┌─ DATA FOR REVIEW
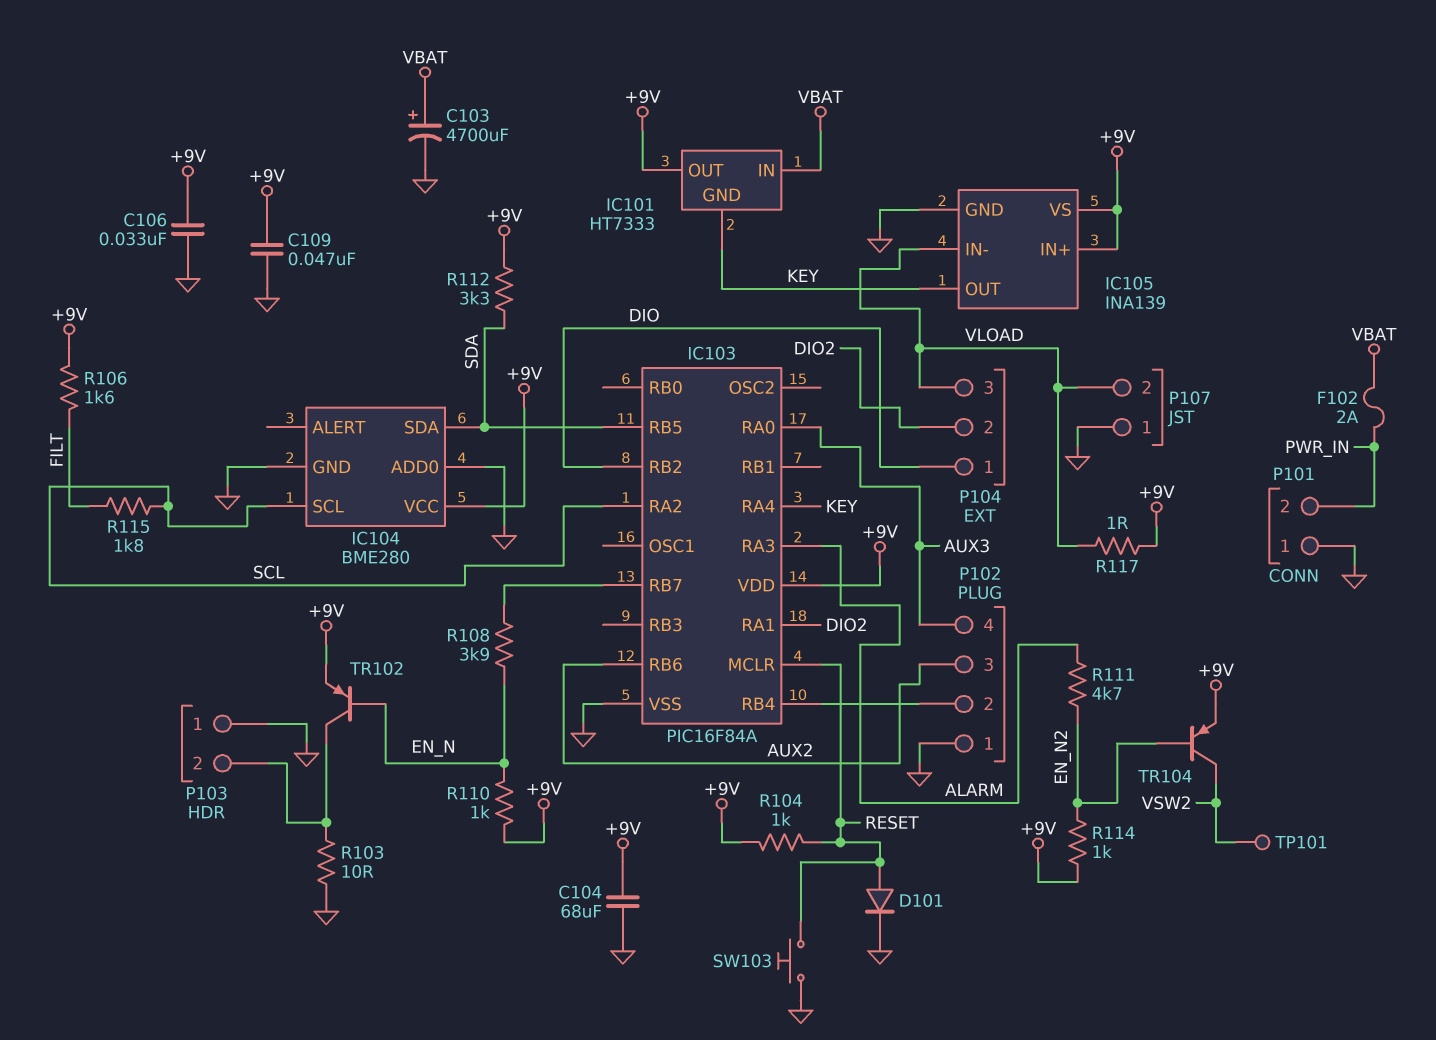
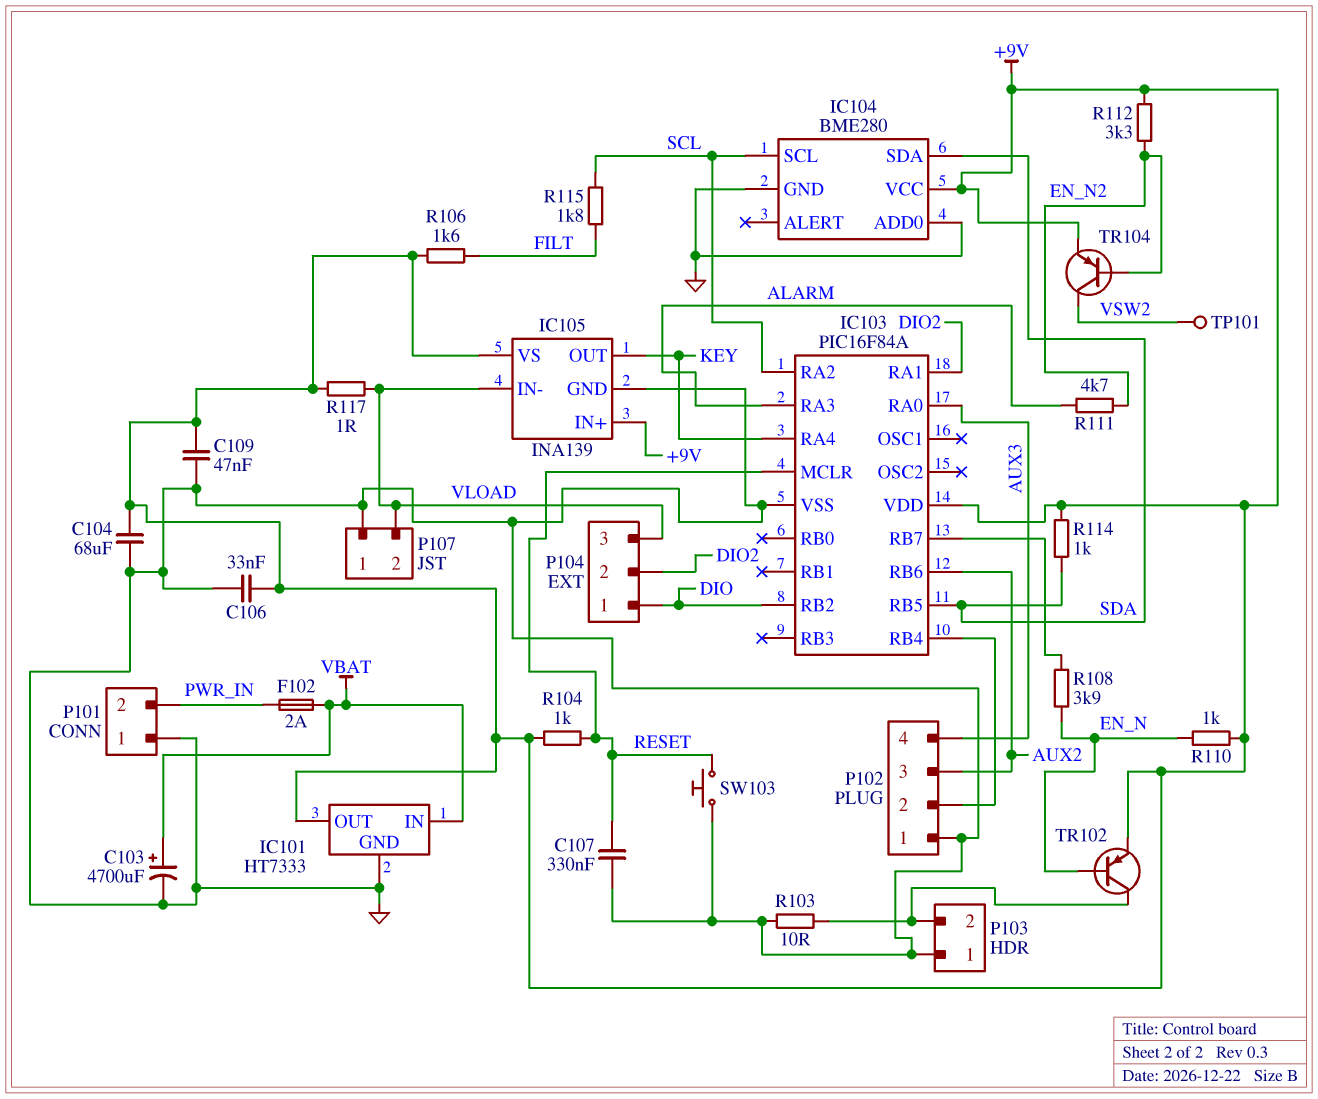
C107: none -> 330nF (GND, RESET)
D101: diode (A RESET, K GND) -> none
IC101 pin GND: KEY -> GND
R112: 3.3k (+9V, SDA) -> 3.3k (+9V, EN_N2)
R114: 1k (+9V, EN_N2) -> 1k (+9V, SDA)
└─
┌─ DATA FOR REVIEW
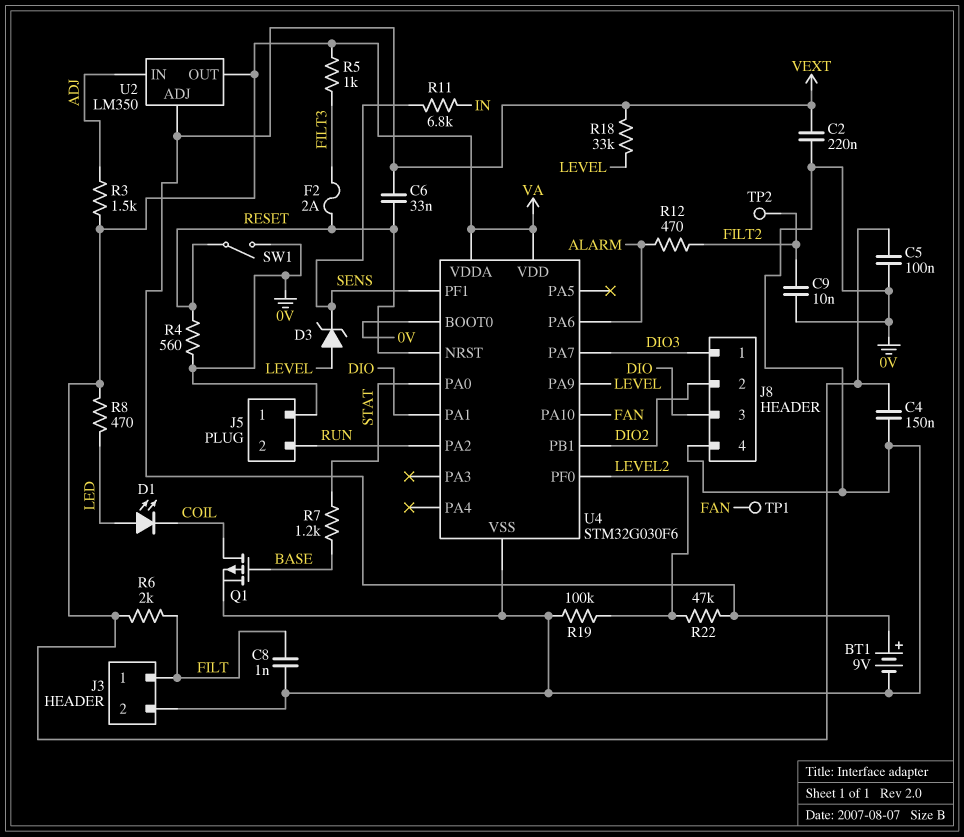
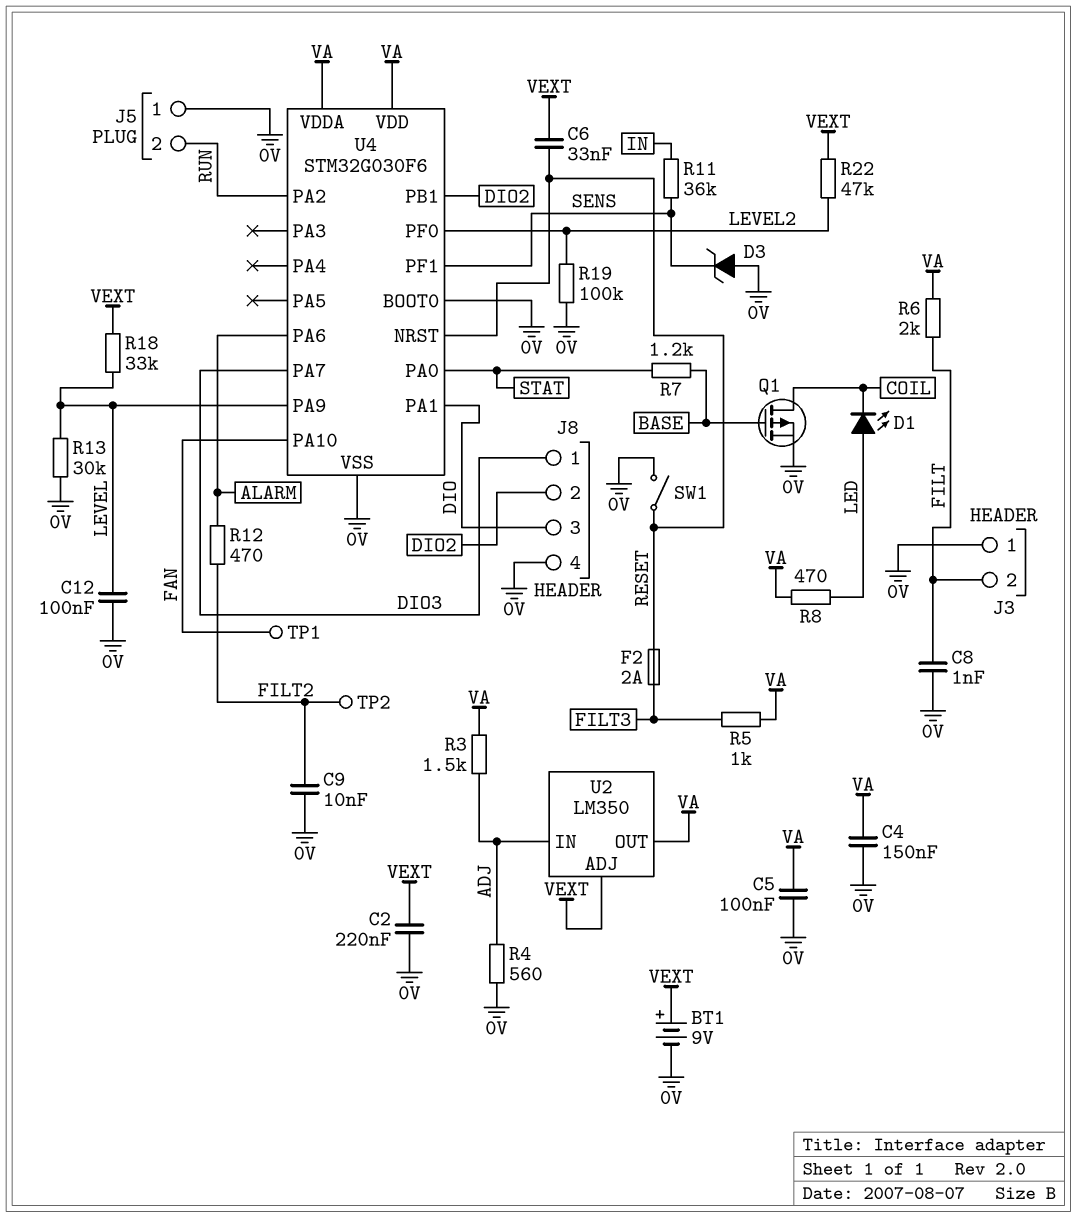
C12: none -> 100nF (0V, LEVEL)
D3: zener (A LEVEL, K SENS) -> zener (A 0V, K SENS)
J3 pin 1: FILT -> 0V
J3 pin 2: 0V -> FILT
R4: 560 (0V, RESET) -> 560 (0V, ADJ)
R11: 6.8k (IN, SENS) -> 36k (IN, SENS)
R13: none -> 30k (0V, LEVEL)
└─
┌─ DATA FOR REVIEW
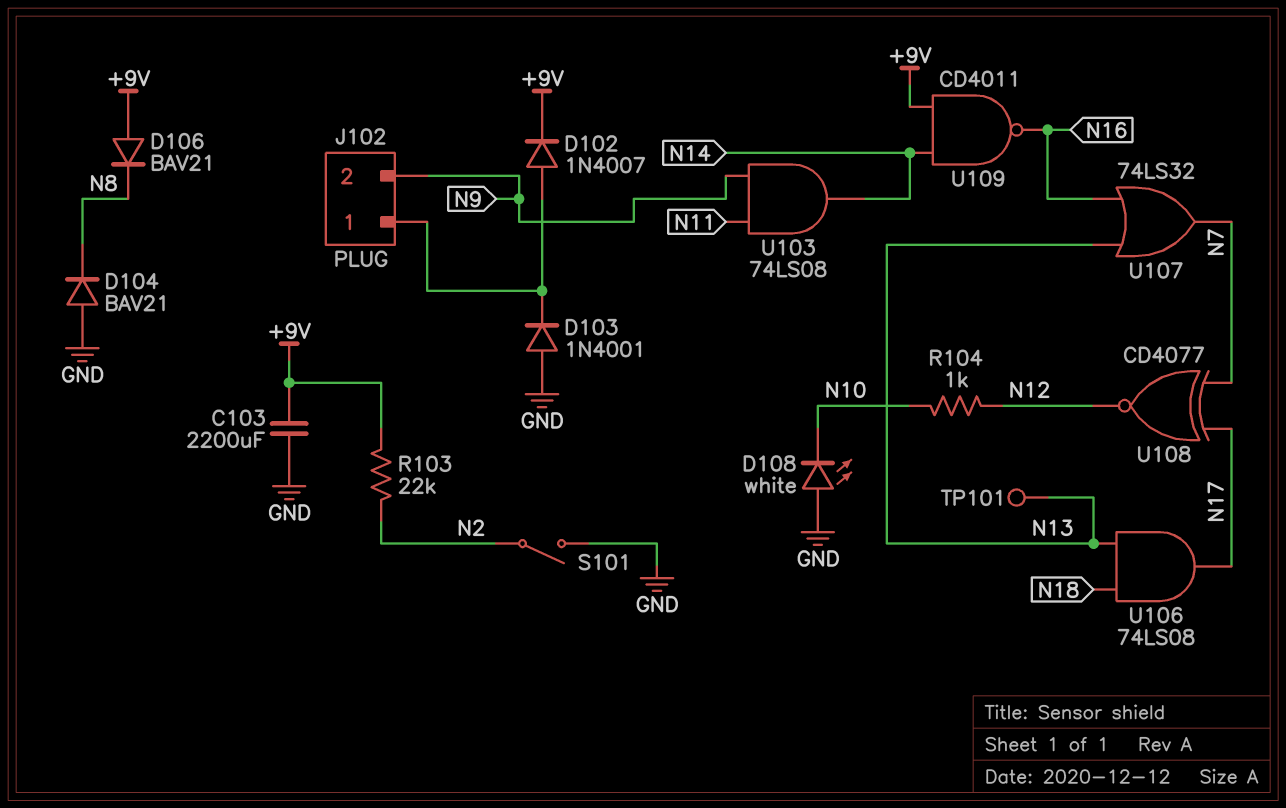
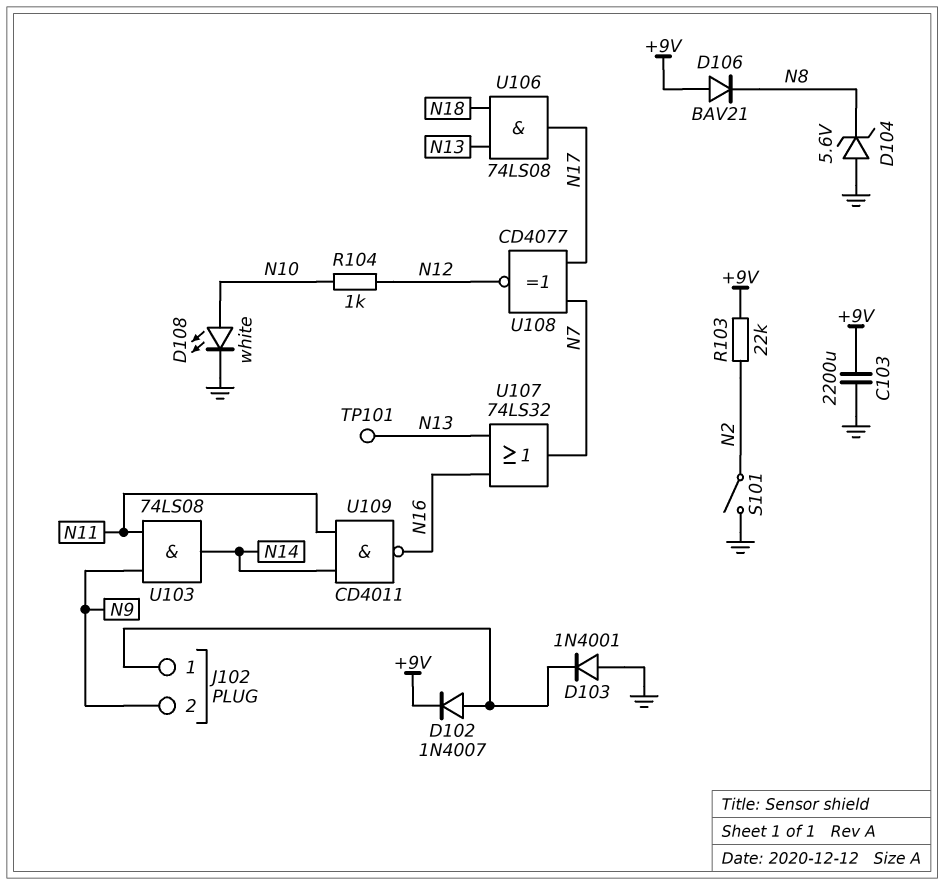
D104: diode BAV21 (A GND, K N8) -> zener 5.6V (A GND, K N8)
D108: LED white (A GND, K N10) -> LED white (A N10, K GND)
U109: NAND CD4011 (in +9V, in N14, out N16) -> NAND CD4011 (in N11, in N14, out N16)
└─
§ PROBLEM STATEMENT
Could you repeat exactly the lines above from the line with "D108: LED white" up to and including the line with "U109: NAND CD4011", and only those?

§ TASK RESPONSE
D108: LED white (A GND, K N10) -> LED white (A N10, K GND)
U109: NAND CD4011 (in +9V, in N14, out N16) -> NAND CD4011 (in N11, in N14, out N16)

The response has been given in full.